__WORK INSTRUCTIONS__
Exactly as they stand, set down the following records once more.

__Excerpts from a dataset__

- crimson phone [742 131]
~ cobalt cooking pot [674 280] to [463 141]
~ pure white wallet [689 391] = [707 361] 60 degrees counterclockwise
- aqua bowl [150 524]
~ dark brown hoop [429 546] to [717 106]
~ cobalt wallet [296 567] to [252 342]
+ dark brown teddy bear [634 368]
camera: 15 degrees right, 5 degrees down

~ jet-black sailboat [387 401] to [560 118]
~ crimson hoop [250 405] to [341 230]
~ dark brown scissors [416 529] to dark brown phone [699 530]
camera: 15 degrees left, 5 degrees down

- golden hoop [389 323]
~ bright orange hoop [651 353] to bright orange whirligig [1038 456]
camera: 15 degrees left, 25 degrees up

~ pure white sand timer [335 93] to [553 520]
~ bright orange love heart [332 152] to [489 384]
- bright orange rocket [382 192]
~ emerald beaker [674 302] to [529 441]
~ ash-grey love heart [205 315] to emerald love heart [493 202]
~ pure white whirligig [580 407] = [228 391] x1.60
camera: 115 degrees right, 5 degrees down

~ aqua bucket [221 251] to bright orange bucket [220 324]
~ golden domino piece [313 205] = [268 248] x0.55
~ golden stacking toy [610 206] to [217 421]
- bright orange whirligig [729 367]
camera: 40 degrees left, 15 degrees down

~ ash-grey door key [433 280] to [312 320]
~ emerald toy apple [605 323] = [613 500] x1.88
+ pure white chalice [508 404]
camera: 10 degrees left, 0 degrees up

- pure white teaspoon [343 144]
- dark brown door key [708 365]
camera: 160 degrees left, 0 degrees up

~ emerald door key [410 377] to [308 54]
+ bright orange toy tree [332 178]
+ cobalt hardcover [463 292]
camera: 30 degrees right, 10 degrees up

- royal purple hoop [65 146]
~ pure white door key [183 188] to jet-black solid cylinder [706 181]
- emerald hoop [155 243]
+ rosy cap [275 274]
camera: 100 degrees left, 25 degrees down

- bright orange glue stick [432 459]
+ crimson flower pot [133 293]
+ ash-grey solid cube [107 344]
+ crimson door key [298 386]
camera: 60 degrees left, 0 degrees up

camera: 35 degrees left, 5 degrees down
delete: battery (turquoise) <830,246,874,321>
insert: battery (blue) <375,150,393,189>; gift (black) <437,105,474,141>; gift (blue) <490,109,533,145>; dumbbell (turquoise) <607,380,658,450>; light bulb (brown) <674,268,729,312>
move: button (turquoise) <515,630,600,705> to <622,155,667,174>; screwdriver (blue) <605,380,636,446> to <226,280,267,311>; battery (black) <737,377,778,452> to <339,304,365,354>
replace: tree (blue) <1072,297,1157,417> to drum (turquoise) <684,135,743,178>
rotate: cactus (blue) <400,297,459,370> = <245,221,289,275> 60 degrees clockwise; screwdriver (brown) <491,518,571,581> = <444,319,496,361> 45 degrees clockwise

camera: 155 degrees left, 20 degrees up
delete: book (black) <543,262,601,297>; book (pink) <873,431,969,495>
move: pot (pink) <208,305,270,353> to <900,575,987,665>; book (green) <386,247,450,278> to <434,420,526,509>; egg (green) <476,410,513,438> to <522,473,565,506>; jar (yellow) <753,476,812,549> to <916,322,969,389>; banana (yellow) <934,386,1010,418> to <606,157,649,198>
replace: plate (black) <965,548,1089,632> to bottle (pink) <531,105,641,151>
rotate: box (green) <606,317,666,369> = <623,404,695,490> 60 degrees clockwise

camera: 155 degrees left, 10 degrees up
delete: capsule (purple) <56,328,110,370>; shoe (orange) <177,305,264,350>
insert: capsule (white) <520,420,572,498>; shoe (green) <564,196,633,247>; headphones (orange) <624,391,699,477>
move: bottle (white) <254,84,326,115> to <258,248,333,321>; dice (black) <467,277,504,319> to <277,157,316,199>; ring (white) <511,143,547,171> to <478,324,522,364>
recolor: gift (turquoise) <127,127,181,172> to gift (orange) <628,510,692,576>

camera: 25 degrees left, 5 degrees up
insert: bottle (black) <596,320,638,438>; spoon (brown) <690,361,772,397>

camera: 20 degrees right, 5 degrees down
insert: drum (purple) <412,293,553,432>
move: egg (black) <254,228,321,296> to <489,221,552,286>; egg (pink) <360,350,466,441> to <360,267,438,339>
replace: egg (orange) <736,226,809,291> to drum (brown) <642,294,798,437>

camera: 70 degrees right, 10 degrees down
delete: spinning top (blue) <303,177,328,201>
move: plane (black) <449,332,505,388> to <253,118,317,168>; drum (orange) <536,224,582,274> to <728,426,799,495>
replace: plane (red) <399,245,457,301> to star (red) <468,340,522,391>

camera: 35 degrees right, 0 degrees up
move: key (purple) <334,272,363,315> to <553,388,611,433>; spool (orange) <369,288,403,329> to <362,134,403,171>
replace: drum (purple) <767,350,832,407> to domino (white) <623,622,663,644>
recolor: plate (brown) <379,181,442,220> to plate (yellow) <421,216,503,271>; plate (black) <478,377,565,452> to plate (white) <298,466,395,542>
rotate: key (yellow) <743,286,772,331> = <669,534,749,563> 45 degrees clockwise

__YOUR RESPONSE__
- crimson phone [742 131]
~ cobalt cooking pot [674 280] to [463 141]
~ pure white wallet [689 391] = [707 361] 60 degrees counterclockwise
- aqua bowl [150 524]
~ dark brown hoop [429 546] to [717 106]
~ cobalt wallet [296 567] to [252 342]
+ dark brown teddy bear [634 368]
camera: 15 degrees right, 5 degrees down

~ jet-black sailboat [387 401] to [560 118]
~ crimson hoop [250 405] to [341 230]
~ dark brown scissors [416 529] to dark brown phone [699 530]
camera: 15 degrees left, 5 degrees down

- golden hoop [389 323]
~ bright orange hoop [651 353] to bright orange whirligig [1038 456]
camera: 15 degrees left, 25 degrees up

~ pure white sand timer [335 93] to [553 520]
~ bright orange love heart [332 152] to [489 384]
- bright orange rocket [382 192]
~ emerald beaker [674 302] to [529 441]
~ ash-grey love heart [205 315] to emerald love heart [493 202]
~ pure white whirligig [580 407] = [228 391] x1.60
camera: 115 degrees right, 5 degrees down

~ aqua bucket [221 251] to bright orange bucket [220 324]
~ golden domino piece [313 205] = [268 248] x0.55
~ golden stacking toy [610 206] to [217 421]
- bright orange whirligig [729 367]
camera: 40 degrees left, 15 degrees down

~ ash-grey door key [433 280] to [312 320]
~ emerald toy apple [605 323] = [613 500] x1.88
+ pure white chalice [508 404]
camera: 10 degrees left, 0 degrees up

- pure white teaspoon [343 144]
- dark brown door key [708 365]
camera: 160 degrees left, 0 degrees up

~ emerald door key [410 377] to [308 54]
+ bright orange toy tree [332 178]
+ cobalt hardcover [463 292]
camera: 30 degrees right, 10 degrees up

- royal purple hoop [65 146]
~ pure white door key [183 188] to jet-black solid cylinder [706 181]
- emerald hoop [155 243]
+ rosy cap [275 274]
camera: 100 degrees left, 25 degrees down

- bright orange glue stick [432 459]
+ crimson flower pot [133 293]
+ ash-grey solid cube [107 344]
+ crimson door key [298 386]
camera: 60 degrees left, 0 degrees up

camera: 35 degrees left, 5 degrees down
delete: battery (turquoise) <830,246,874,321>
insert: battery (blue) <375,150,393,189>; gift (black) <437,105,474,141>; gift (blue) <490,109,533,145>; dumbbell (turquoise) <607,380,658,450>; light bulb (brown) <674,268,729,312>
move: button (turquoise) <515,630,600,705> to <622,155,667,174>; screwdriver (blue) <605,380,636,446> to <226,280,267,311>; battery (black) <737,377,778,452> to <339,304,365,354>
replace: tree (blue) <1072,297,1157,417> to drum (turquoise) <684,135,743,178>
rotate: cactus (blue) <400,297,459,370> = <245,221,289,275> 60 degrees clockwise; screwdriver (brown) <491,518,571,581> = <444,319,496,361> 45 degrees clockwise

camera: 155 degrees left, 20 degrees up
delete: book (black) <543,262,601,297>; book (pink) <873,431,969,495>
move: pot (pink) <208,305,270,353> to <900,575,987,665>; book (green) <386,247,450,278> to <434,420,526,509>; egg (green) <476,410,513,438> to <522,473,565,506>; jar (yellow) <753,476,812,549> to <916,322,969,389>; banana (yellow) <934,386,1010,418> to <606,157,649,198>
replace: plate (black) <965,548,1089,632> to bottle (pink) <531,105,641,151>
rotate: box (green) <606,317,666,369> = <623,404,695,490> 60 degrees clockwise

camera: 155 degrees left, 10 degrees up
delete: capsule (purple) <56,328,110,370>; shoe (orange) <177,305,264,350>
insert: capsule (white) <520,420,572,498>; shoe (green) <564,196,633,247>; headphones (orange) <624,391,699,477>
move: bottle (white) <254,84,326,115> to <258,248,333,321>; dice (black) <467,277,504,319> to <277,157,316,199>; ring (white) <511,143,547,171> to <478,324,522,364>
recolor: gift (turquoise) <127,127,181,172> to gift (orange) <628,510,692,576>

camera: 25 degrees left, 5 degrees up
insert: bottle (black) <596,320,638,438>; spoon (brown) <690,361,772,397>

camera: 20 degrees right, 5 degrees down
insert: drum (purple) <412,293,553,432>
move: egg (black) <254,228,321,296> to <489,221,552,286>; egg (pink) <360,350,466,441> to <360,267,438,339>
replace: egg (orange) <736,226,809,291> to drum (brown) <642,294,798,437>

camera: 70 degrees right, 10 degrees down
delete: spinning top (blue) <303,177,328,201>
move: plane (black) <449,332,505,388> to <253,118,317,168>; drum (orange) <536,224,582,274> to <728,426,799,495>
replace: plane (red) <399,245,457,301> to star (red) <468,340,522,391>

camera: 35 degrees right, 0 degrees up
move: key (purple) <334,272,363,315> to <553,388,611,433>; spool (orange) <369,288,403,329> to <362,134,403,171>
replace: drum (purple) <767,350,832,407> to domino (white) <623,622,663,644>
recolor: plate (brown) <379,181,442,220> to plate (yellow) <421,216,503,271>; plate (black) <478,377,565,452> to plate (white) <298,466,395,542>
rotate: key (yellow) <743,286,772,331> = <669,534,749,563> 45 degrees clockwise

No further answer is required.